> [ASSIGNMENT] Print nothing except the lines of the listing below from the line with "colour: Dose/lila (454,482)" to the line with "quille (noir) (2nd from left)", each exactly as written, both ends included.

> [DATA SHOWN]
* * * * * * *
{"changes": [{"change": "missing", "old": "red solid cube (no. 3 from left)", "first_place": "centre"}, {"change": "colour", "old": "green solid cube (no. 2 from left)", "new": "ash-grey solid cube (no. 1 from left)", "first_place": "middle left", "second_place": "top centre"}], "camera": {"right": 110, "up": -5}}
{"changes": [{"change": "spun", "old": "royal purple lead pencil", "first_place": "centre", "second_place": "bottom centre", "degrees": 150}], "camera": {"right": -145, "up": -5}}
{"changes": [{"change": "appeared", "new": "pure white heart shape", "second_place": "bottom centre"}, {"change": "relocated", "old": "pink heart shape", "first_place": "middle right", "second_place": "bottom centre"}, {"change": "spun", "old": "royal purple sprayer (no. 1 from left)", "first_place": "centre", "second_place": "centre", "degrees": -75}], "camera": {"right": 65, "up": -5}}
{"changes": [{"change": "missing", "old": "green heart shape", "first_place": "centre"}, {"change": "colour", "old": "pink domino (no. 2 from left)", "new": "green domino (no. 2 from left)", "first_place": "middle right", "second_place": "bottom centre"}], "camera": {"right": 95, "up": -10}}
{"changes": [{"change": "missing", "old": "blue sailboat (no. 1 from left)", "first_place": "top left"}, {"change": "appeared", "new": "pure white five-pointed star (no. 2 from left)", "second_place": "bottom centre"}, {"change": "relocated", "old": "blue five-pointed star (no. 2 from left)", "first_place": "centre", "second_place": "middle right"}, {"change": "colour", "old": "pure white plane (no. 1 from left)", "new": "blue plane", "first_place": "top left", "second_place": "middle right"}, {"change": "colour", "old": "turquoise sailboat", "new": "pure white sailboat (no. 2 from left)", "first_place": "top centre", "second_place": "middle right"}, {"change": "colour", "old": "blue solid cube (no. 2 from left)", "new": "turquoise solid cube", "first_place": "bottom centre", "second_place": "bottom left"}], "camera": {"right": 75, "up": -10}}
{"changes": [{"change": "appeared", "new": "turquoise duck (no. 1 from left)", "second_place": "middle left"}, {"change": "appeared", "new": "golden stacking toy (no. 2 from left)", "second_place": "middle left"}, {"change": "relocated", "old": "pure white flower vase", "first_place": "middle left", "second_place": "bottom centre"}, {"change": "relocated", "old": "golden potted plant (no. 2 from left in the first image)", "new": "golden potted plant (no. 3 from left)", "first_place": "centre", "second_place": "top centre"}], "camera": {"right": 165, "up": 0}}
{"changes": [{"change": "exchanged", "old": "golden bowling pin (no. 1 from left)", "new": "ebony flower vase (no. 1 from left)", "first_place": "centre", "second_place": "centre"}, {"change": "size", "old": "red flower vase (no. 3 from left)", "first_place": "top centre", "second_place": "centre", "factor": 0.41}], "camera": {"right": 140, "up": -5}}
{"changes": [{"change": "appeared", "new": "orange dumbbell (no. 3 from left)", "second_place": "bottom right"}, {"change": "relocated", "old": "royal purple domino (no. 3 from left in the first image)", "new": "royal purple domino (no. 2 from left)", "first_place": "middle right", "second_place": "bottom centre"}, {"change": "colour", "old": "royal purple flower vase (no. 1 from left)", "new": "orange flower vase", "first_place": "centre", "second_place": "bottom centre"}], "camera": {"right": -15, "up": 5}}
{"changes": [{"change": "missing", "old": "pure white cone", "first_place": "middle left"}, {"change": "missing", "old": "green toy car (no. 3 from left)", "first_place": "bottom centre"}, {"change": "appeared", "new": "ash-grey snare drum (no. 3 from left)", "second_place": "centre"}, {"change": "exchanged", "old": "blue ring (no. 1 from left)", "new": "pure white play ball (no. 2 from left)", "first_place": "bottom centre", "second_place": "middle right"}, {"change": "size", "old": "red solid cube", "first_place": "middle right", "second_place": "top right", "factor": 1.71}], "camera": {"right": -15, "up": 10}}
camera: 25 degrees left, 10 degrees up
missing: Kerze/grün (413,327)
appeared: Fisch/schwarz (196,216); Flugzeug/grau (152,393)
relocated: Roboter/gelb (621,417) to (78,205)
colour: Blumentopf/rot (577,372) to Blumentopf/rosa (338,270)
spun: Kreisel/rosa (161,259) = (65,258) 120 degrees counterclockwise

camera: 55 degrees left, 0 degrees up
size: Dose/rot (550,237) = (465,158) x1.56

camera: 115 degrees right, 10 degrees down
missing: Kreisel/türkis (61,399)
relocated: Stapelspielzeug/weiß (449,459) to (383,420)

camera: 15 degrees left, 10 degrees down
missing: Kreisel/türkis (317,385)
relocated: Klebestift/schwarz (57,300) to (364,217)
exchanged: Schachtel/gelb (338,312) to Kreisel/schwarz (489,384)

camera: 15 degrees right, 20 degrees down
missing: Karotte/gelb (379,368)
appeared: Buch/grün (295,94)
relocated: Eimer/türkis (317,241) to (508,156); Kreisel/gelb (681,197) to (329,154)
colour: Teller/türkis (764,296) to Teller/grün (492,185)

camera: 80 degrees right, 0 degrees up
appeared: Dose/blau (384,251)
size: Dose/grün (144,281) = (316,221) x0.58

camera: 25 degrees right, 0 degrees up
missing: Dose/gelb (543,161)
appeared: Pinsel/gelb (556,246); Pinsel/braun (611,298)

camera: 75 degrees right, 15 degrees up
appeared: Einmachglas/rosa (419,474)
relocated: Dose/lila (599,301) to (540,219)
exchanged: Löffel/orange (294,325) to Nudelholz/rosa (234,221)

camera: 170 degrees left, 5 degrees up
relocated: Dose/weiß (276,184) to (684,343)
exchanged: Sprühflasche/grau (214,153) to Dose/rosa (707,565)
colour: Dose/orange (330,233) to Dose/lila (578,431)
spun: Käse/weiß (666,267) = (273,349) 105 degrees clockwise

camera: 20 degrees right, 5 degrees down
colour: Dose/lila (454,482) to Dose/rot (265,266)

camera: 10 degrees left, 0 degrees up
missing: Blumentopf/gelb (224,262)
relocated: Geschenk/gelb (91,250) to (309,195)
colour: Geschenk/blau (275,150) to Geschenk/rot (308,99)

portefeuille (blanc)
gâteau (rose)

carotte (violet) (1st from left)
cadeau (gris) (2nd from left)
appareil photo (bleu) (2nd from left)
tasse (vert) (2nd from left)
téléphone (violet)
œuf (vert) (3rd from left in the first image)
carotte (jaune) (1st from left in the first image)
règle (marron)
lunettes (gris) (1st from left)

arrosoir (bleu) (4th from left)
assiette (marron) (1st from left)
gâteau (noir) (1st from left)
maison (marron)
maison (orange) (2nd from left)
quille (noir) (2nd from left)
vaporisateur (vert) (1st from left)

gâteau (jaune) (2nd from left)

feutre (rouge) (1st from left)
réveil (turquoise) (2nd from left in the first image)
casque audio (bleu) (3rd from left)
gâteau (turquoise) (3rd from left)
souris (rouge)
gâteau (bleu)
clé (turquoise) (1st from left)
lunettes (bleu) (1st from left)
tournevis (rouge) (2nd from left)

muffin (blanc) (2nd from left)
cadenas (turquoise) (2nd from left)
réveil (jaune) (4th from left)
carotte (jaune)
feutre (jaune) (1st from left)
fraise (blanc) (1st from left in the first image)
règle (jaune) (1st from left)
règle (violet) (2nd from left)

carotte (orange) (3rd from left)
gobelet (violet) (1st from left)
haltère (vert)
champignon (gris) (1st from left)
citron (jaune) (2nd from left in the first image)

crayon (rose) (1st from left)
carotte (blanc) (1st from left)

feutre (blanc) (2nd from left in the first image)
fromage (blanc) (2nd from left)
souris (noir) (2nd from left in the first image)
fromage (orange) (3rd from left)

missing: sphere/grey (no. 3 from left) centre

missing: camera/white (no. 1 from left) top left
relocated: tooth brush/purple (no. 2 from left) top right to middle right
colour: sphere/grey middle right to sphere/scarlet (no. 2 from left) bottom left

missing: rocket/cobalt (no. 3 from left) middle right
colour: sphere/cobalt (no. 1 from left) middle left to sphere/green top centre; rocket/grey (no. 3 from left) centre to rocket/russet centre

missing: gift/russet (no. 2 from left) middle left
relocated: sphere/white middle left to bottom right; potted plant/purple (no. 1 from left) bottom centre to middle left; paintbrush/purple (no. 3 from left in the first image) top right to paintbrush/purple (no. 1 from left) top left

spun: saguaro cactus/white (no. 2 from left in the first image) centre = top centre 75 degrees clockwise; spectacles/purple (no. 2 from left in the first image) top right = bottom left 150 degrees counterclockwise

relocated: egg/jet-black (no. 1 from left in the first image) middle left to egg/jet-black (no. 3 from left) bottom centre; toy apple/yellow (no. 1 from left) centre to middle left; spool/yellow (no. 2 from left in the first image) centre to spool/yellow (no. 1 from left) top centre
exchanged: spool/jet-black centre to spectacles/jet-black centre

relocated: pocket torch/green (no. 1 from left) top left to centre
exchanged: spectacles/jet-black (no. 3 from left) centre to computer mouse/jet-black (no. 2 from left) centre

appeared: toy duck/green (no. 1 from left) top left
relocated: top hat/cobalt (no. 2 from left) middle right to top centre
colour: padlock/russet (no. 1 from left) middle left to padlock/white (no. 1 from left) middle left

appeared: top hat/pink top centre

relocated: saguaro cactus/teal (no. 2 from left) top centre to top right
* * * * * * *
> [OUTPUT OF THE EXERCISE]
colour: Dose/lila (454,482) to Dose/rot (265,266)

camera: 10 degrees left, 0 degrees up
missing: Blumentopf/gelb (224,262)
relocated: Geschenk/gelb (91,250) to (309,195)
colour: Geschenk/blau (275,150) to Geschenk/rot (308,99)

portefeuille (blanc)
gâteau (rose)

carotte (violet) (1st from left)
cadeau (gris) (2nd from left)
appareil photo (bleu) (2nd from left)
tasse (vert) (2nd from left)
téléphone (violet)
œuf (vert) (3rd from left in the first image)
carotte (jaune) (1st from left in the first image)
règle (marron)
lunettes (gris) (1st from left)

arrosoir (bleu) (4th from left)
assiette (marron) (1st from left)
gâteau (noir) (1st from left)
maison (marron)
maison (orange) (2nd from left)
quille (noir) (2nd from left)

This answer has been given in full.